## Problem to solve
Set down the data below in full, exactly as it reads, but without the pictures.

(Colored object listings)
-=-=-=-=-

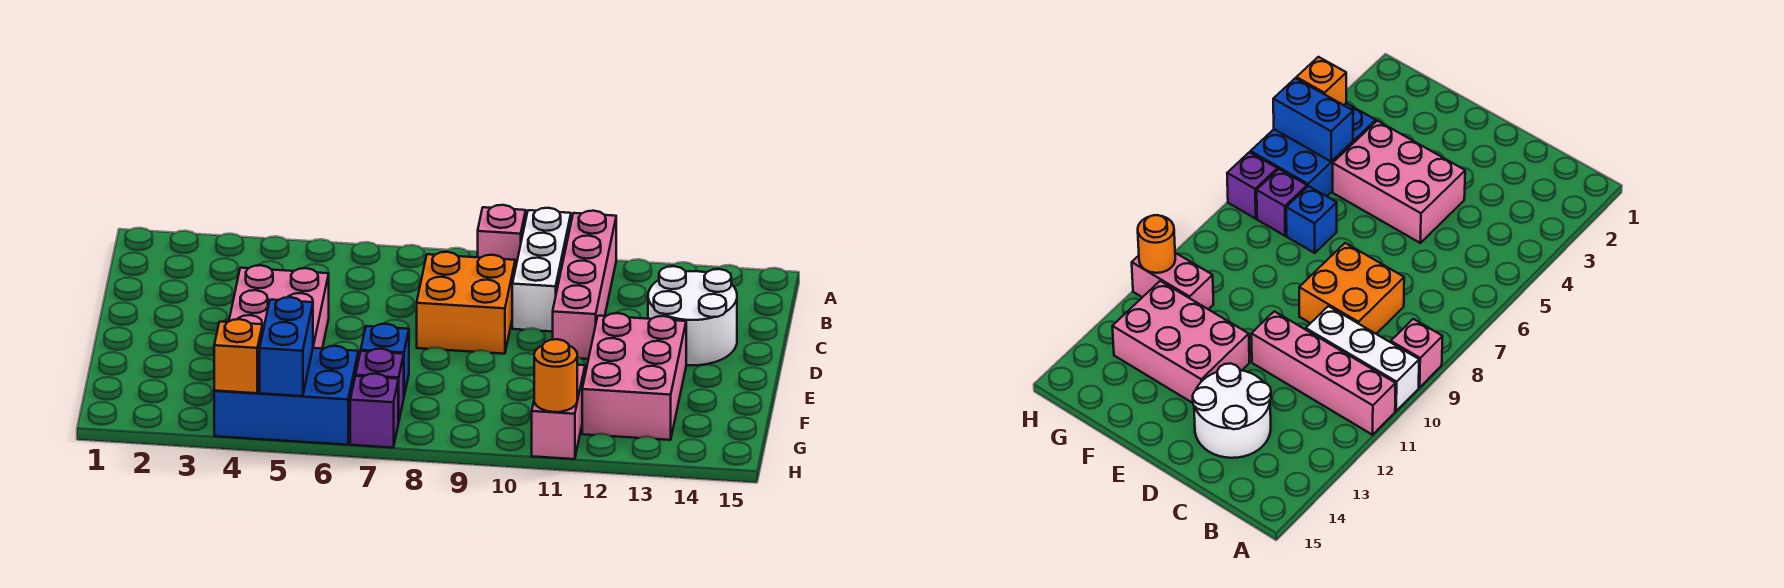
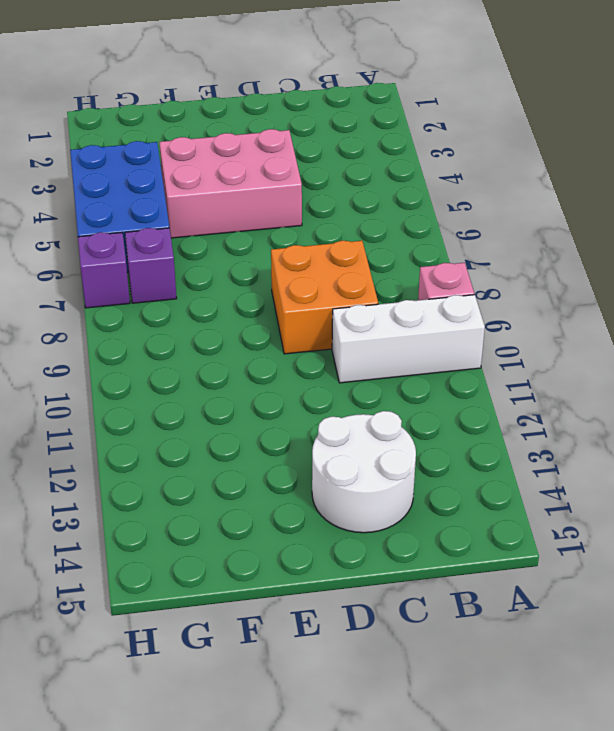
none -> pink brick A11:D11 level 1
none -> pink brick E12:G13 level 1
none -> blue brick F7 level 1

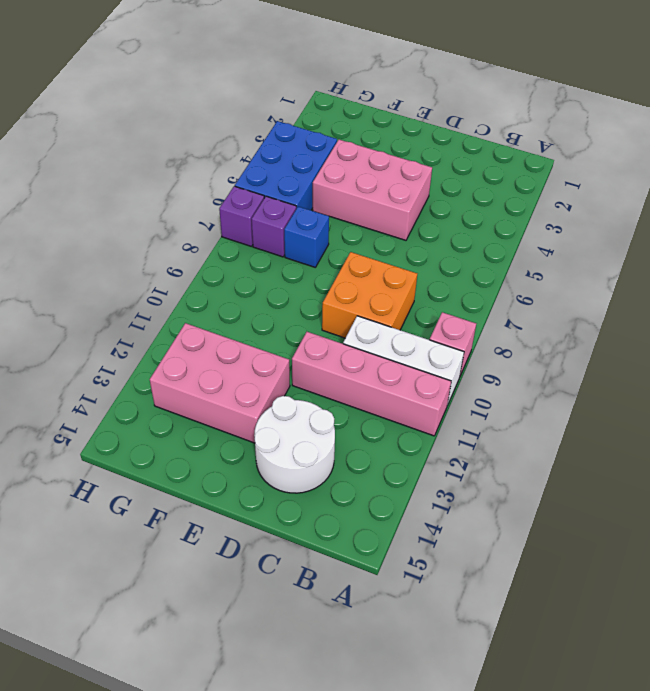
none -> pink brick G11:H11 level 1
none -> blue brick G5:H5 level 2
none -> orange brick H4 level 2

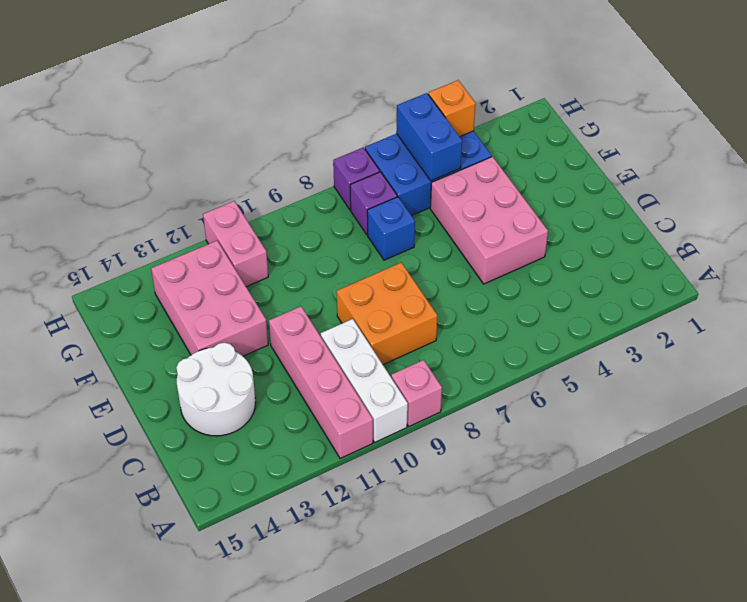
none -> orange round brick H11 level 2

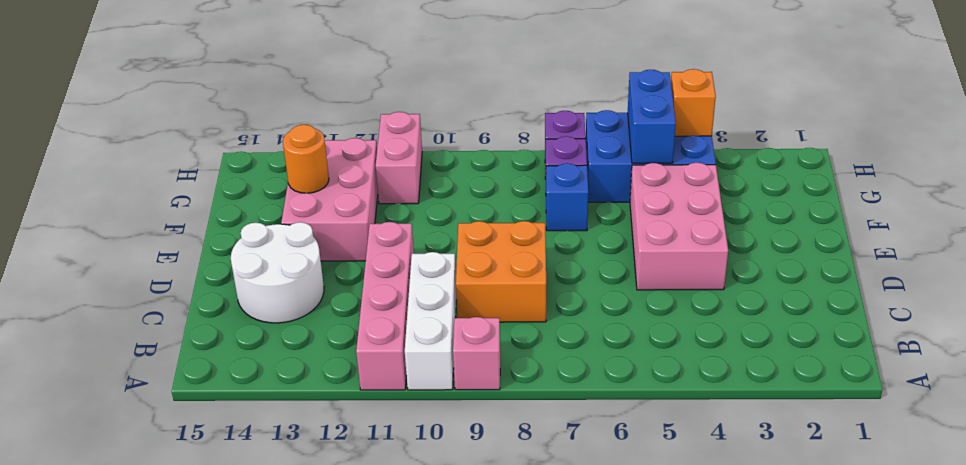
orange round brick F13 level 2 -> orange round brick H11 level 2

-=-=-=-=-

## Answer for the task
none -> pink brick A11:D11 level 1
none -> pink brick E12:G13 level 1
none -> blue brick F7 level 1

none -> pink brick G11:H11 level 1
none -> blue brick G5:H5 level 2
none -> orange brick H4 level 2

none -> orange round brick H11 level 2

orange round brick F13 level 2 -> orange round brick H11 level 2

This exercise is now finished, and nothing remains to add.